▶ _Work required_
Write out exactly the lines from the one containing "P203 pin 1: NET4 -> +15V" through the last line of the records below, and no others.

#### Data in this exercise ####

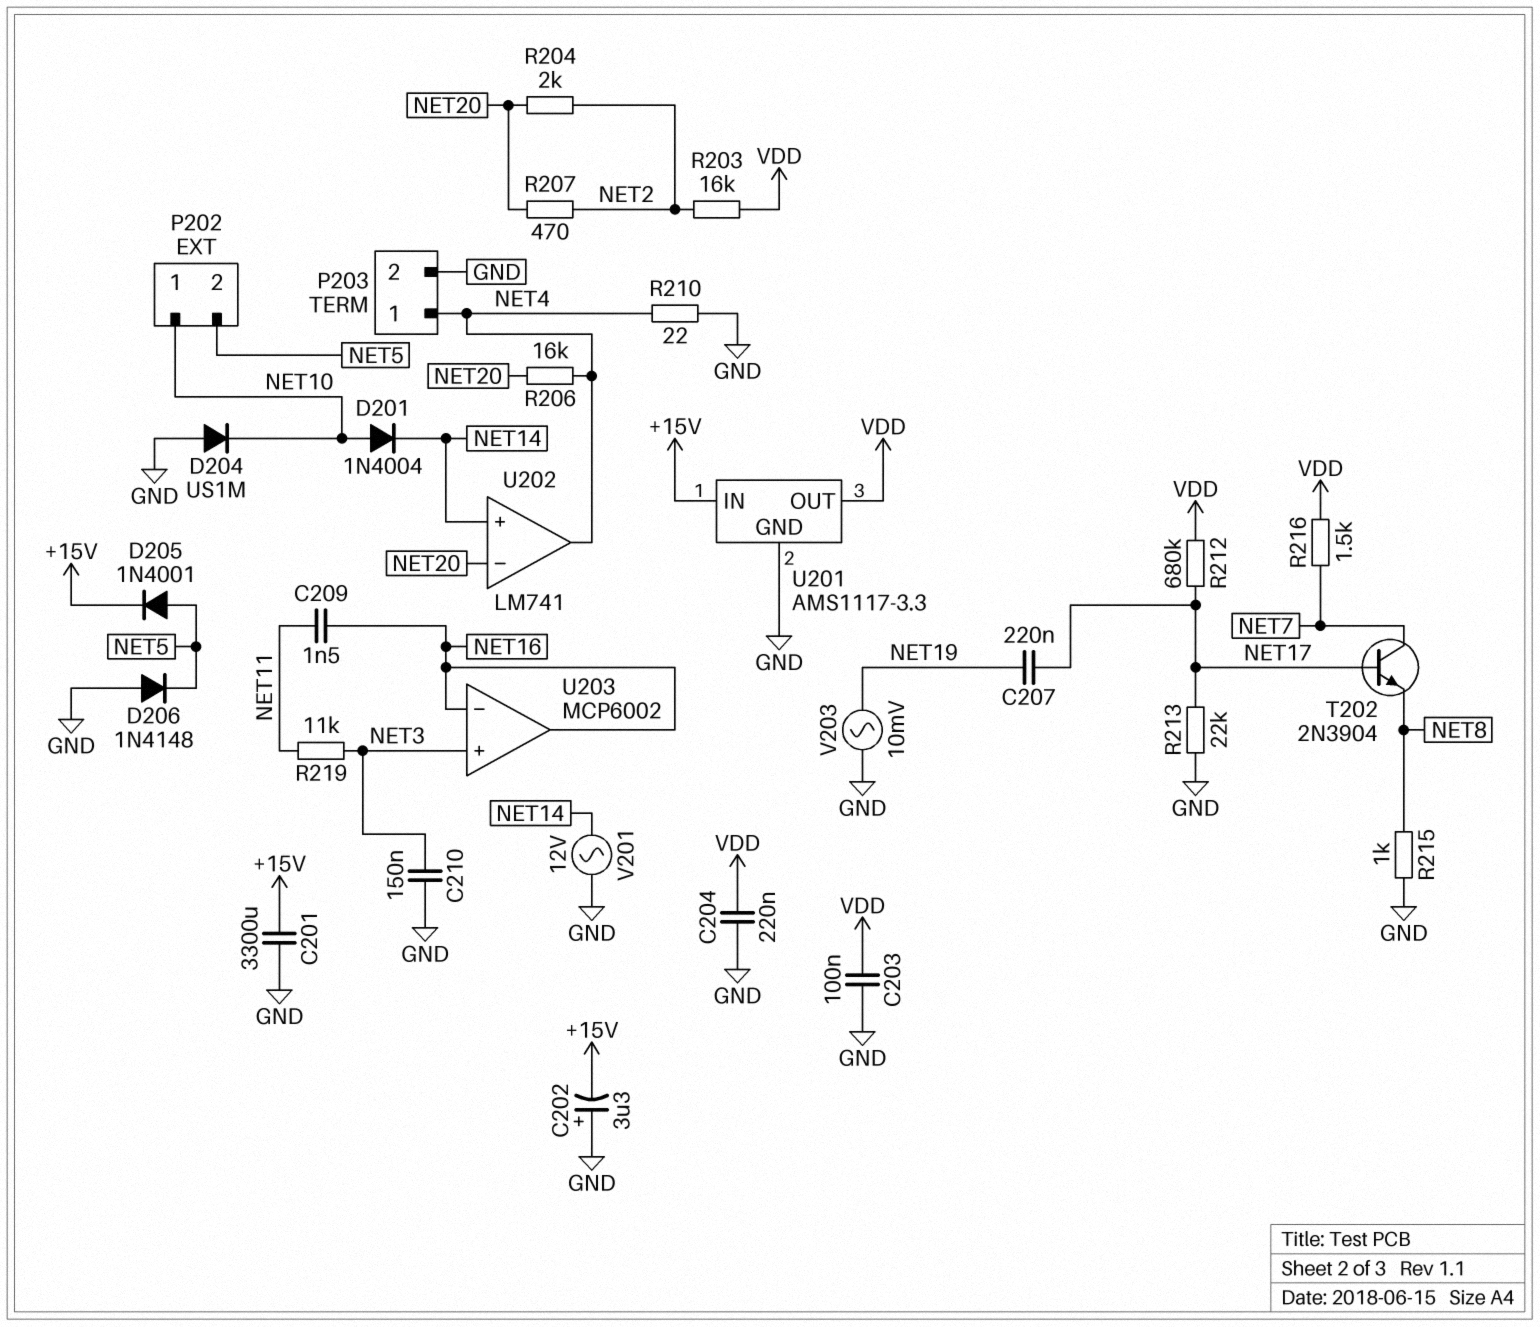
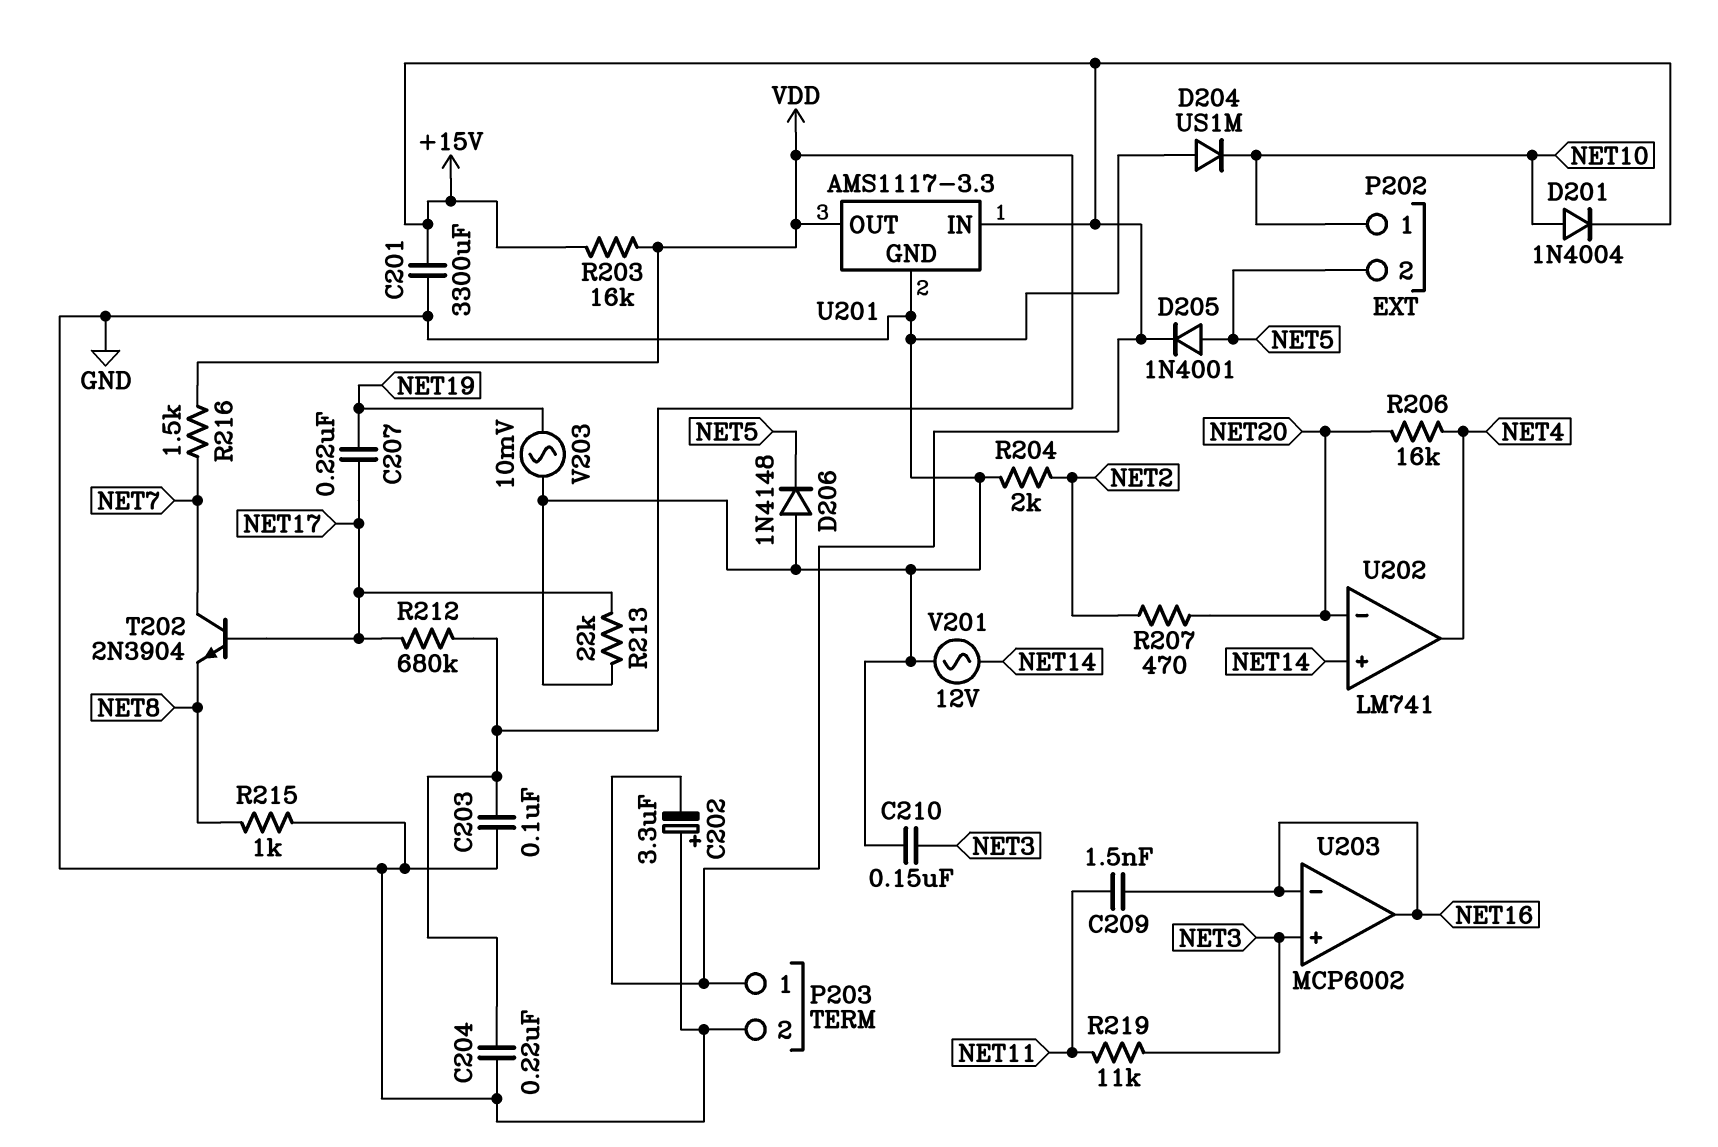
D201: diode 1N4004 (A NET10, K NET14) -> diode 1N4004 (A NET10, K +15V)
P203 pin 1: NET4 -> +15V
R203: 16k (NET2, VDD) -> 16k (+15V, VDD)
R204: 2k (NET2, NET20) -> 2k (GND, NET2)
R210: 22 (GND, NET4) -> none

####

▶ _Answer_
P203 pin 1: NET4 -> +15V
R203: 16k (NET2, VDD) -> 16k (+15V, VDD)
R204: 2k (NET2, NET20) -> 2k (GND, NET2)
R210: 22 (GND, NET4) -> none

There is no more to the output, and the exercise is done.